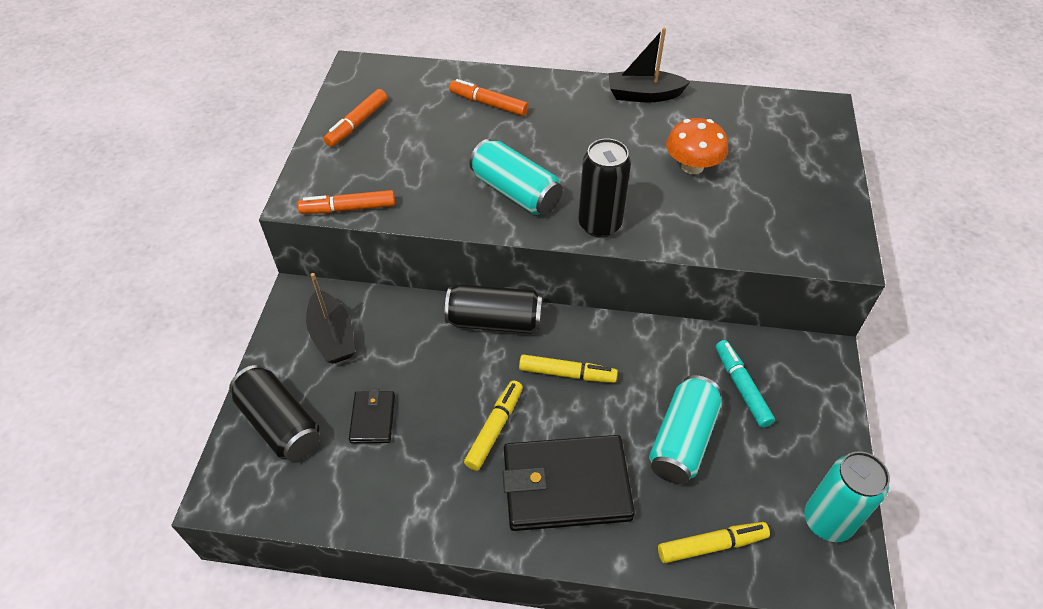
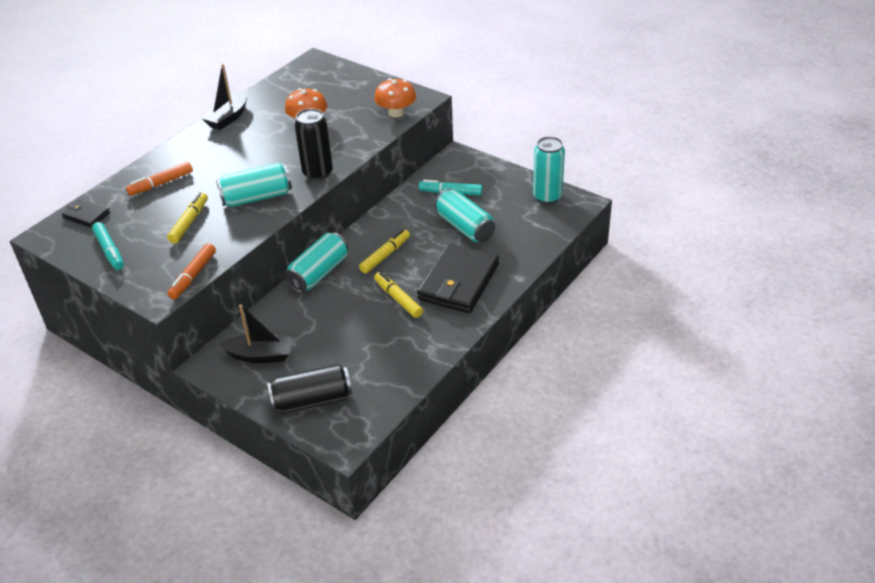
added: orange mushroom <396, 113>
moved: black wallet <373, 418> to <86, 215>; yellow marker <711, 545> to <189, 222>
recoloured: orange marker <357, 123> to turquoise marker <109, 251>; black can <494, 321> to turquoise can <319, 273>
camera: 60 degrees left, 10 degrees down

--------------------------------

Exercise brief - Please restate word for word the lines of the material above, beginning with the one that holds "recoloured: orange marker" and ending with the last.

Expected answer -
recoloured: orange marker <357, 123> to turquoise marker <109, 251>; black can <494, 321> to turquoise can <319, 273>
camera: 60 degrees left, 10 degrees down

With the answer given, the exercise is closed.